Required action =
Could you write out the listing below again, exactly?

Exercise data =
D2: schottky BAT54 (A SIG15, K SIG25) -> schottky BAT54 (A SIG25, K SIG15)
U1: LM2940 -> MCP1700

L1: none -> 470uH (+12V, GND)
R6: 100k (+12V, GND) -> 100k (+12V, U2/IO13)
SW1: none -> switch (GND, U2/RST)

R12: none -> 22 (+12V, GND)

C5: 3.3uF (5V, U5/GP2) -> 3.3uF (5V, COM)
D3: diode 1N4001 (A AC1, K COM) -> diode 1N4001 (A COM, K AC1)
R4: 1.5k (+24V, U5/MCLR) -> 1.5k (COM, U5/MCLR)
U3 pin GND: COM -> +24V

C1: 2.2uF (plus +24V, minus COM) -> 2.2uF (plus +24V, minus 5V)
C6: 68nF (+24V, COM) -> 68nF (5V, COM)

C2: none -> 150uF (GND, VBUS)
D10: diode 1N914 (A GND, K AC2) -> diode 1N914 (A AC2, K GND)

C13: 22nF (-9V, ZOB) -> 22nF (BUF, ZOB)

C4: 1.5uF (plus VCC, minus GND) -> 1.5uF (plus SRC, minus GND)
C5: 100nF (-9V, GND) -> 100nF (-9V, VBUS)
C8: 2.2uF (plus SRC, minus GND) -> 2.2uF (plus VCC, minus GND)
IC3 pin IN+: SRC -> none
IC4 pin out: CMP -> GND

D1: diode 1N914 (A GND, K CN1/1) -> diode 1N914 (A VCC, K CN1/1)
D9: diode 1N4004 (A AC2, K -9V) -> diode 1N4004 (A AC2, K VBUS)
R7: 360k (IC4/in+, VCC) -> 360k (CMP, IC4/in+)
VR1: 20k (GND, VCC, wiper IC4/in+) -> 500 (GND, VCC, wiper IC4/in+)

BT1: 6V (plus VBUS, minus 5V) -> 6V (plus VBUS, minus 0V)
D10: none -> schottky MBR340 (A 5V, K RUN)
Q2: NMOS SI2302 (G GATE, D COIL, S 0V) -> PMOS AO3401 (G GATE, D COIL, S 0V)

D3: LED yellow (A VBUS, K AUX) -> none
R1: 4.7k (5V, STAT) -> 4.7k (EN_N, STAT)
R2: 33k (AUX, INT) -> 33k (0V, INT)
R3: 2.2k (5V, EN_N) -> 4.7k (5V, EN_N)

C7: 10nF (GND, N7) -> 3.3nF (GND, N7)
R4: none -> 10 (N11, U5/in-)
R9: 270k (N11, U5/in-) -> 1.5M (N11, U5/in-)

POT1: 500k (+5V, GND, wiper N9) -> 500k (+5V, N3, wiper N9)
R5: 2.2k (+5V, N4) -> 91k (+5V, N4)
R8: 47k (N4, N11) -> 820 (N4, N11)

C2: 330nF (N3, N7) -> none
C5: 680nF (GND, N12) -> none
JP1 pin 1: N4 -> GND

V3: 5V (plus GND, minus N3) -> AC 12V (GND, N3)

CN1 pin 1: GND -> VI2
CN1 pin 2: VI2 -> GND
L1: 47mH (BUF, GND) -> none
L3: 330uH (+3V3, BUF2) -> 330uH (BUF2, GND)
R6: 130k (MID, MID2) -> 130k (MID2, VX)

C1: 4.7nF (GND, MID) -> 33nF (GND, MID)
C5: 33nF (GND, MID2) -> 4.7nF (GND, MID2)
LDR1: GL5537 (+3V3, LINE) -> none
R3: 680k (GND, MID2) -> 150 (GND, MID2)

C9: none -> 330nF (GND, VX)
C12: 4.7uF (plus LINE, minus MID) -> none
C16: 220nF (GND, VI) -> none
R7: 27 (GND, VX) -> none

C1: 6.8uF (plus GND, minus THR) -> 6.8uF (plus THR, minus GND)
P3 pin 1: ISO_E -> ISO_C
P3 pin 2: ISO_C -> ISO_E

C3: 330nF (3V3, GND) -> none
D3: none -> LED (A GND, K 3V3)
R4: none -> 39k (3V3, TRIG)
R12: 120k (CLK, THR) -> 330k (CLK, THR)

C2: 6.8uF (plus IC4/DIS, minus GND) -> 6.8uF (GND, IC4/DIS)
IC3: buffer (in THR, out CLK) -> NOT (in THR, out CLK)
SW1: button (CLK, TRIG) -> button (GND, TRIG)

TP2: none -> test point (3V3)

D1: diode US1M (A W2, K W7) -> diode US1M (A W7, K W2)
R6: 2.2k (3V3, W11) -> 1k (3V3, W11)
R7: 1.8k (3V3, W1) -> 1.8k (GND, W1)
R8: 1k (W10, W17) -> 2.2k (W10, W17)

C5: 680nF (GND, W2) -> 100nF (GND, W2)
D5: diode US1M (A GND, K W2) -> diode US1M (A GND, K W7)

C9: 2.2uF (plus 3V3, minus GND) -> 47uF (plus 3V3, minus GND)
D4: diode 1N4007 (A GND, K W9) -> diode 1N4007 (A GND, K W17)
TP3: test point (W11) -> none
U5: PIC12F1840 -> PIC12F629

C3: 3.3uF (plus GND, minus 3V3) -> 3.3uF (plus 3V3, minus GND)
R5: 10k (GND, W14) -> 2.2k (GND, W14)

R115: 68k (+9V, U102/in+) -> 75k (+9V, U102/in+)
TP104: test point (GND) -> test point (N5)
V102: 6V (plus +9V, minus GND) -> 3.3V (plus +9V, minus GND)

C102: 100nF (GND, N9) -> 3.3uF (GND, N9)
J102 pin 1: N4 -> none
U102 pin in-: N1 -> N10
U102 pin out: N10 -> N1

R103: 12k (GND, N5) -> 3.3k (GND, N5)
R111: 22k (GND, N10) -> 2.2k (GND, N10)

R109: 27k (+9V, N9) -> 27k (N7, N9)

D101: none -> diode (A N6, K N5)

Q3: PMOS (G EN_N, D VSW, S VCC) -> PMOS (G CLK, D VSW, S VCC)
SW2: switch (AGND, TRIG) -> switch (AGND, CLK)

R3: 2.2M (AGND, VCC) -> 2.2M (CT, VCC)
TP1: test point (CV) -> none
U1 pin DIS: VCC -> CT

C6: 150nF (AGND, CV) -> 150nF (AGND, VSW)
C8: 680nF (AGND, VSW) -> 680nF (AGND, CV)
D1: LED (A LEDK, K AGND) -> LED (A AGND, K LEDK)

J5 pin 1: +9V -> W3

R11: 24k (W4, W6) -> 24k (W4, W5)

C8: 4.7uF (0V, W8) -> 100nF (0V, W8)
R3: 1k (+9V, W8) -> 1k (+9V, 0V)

Task result =
D2: schottky BAT54 (A SIG15, K SIG25) -> schottky BAT54 (A SIG25, K SIG15)
U1: LM2940 -> MCP1700

L1: none -> 470uH (+12V, GND)
R6: 100k (+12V, GND) -> 100k (+12V, U2/IO13)
SW1: none -> switch (GND, U2/RST)

R12: none -> 22 (+12V, GND)

C5: 3.3uF (5V, U5/GP2) -> 3.3uF (5V, COM)
D3: diode 1N4001 (A AC1, K COM) -> diode 1N4001 (A COM, K AC1)
R4: 1.5k (+24V, U5/MCLR) -> 1.5k (COM, U5/MCLR)
U3 pin GND: COM -> +24V

C1: 2.2uF (plus +24V, minus COM) -> 2.2uF (plus +24V, minus 5V)
C6: 68nF (+24V, COM) -> 68nF (5V, COM)

C2: none -> 150uF (GND, VBUS)
D10: diode 1N914 (A GND, K AC2) -> diode 1N914 (A AC2, K GND)

C13: 22nF (-9V, ZOB) -> 22nF (BUF, ZOB)

C4: 1.5uF (plus VCC, minus GND) -> 1.5uF (plus SRC, minus GND)
C5: 100nF (-9V, GND) -> 100nF (-9V, VBUS)
C8: 2.2uF (plus SRC, minus GND) -> 2.2uF (plus VCC, minus GND)
IC3 pin IN+: SRC -> none
IC4 pin out: CMP -> GND

D1: diode 1N914 (A GND, K CN1/1) -> diode 1N914 (A VCC, K CN1/1)
D9: diode 1N4004 (A AC2, K -9V) -> diode 1N4004 (A AC2, K VBUS)
R7: 360k (IC4/in+, VCC) -> 360k (CMP, IC4/in+)
VR1: 20k (GND, VCC, wiper IC4/in+) -> 500 (GND, VCC, wiper IC4/in+)

BT1: 6V (plus VBUS, minus 5V) -> 6V (plus VBUS, minus 0V)
D10: none -> schottky MBR340 (A 5V, K RUN)
Q2: NMOS SI2302 (G GATE, D COIL, S 0V) -> PMOS AO3401 (G GATE, D COIL, S 0V)

D3: LED yellow (A VBUS, K AUX) -> none
R1: 4.7k (5V, STAT) -> 4.7k (EN_N, STAT)
R2: 33k (AUX, INT) -> 33k (0V, INT)
R3: 2.2k (5V, EN_N) -> 4.7k (5V, EN_N)

C7: 10nF (GND, N7) -> 3.3nF (GND, N7)
R4: none -> 10 (N11, U5/in-)
R9: 270k (N11, U5/in-) -> 1.5M (N11, U5/in-)

POT1: 500k (+5V, GND, wiper N9) -> 500k (+5V, N3, wiper N9)
R5: 2.2k (+5V, N4) -> 91k (+5V, N4)
R8: 47k (N4, N11) -> 820 (N4, N11)

C2: 330nF (N3, N7) -> none
C5: 680nF (GND, N12) -> none
JP1 pin 1: N4 -> GND

V3: 5V (plus GND, minus N3) -> AC 12V (GND, N3)

CN1 pin 1: GND -> VI2
CN1 pin 2: VI2 -> GND
L1: 47mH (BUF, GND) -> none
L3: 330uH (+3V3, BUF2) -> 330uH (BUF2, GND)
R6: 130k (MID, MID2) -> 130k (MID2, VX)

C1: 4.7nF (GND, MID) -> 33nF (GND, MID)
C5: 33nF (GND, MID2) -> 4.7nF (GND, MID2)
LDR1: GL5537 (+3V3, LINE) -> none
R3: 680k (GND, MID2) -> 150 (GND, MID2)

C9: none -> 330nF (GND, VX)
C12: 4.7uF (plus LINE, minus MID) -> none
C16: 220nF (GND, VI) -> none
R7: 27 (GND, VX) -> none

C1: 6.8uF (plus GND, minus THR) -> 6.8uF (plus THR, minus GND)
P3 pin 1: ISO_E -> ISO_C
P3 pin 2: ISO_C -> ISO_E

C3: 330nF (3V3, GND) -> none
D3: none -> LED (A GND, K 3V3)
R4: none -> 39k (3V3, TRIG)
R12: 120k (CLK, THR) -> 330k (CLK, THR)

C2: 6.8uF (plus IC4/DIS, minus GND) -> 6.8uF (GND, IC4/DIS)
IC3: buffer (in THR, out CLK) -> NOT (in THR, out CLK)
SW1: button (CLK, TRIG) -> button (GND, TRIG)

TP2: none -> test point (3V3)

D1: diode US1M (A W2, K W7) -> diode US1M (A W7, K W2)
R6: 2.2k (3V3, W11) -> 1k (3V3, W11)
R7: 1.8k (3V3, W1) -> 1.8k (GND, W1)
R8: 1k (W10, W17) -> 2.2k (W10, W17)

C5: 680nF (GND, W2) -> 100nF (GND, W2)
D5: diode US1M (A GND, K W2) -> diode US1M (A GND, K W7)

C9: 2.2uF (plus 3V3, minus GND) -> 47uF (plus 3V3, minus GND)
D4: diode 1N4007 (A GND, K W9) -> diode 1N4007 (A GND, K W17)
TP3: test point (W11) -> none
U5: PIC12F1840 -> PIC12F629

C3: 3.3uF (plus GND, minus 3V3) -> 3.3uF (plus 3V3, minus GND)
R5: 10k (GND, W14) -> 2.2k (GND, W14)

R115: 68k (+9V, U102/in+) -> 75k (+9V, U102/in+)
TP104: test point (GND) -> test point (N5)
V102: 6V (plus +9V, minus GND) -> 3.3V (plus +9V, minus GND)

C102: 100nF (GND, N9) -> 3.3uF (GND, N9)
J102 pin 1: N4 -> none
U102 pin in-: N1 -> N10
U102 pin out: N10 -> N1

R103: 12k (GND, N5) -> 3.3k (GND, N5)
R111: 22k (GND, N10) -> 2.2k (GND, N10)

R109: 27k (+9V, N9) -> 27k (N7, N9)

D101: none -> diode (A N6, K N5)

Q3: PMOS (G EN_N, D VSW, S VCC) -> PMOS (G CLK, D VSW, S VCC)
SW2: switch (AGND, TRIG) -> switch (AGND, CLK)

R3: 2.2M (AGND, VCC) -> 2.2M (CT, VCC)
TP1: test point (CV) -> none
U1 pin DIS: VCC -> CT

C6: 150nF (AGND, CV) -> 150nF (AGND, VSW)
C8: 680nF (AGND, VSW) -> 680nF (AGND, CV)
D1: LED (A LEDK, K AGND) -> LED (A AGND, K LEDK)

J5 pin 1: +9V -> W3

R11: 24k (W4, W6) -> 24k (W4, W5)

C8: 4.7uF (0V, W8) -> 100nF (0V, W8)
R3: 1k (+9V, W8) -> 1k (+9V, 0V)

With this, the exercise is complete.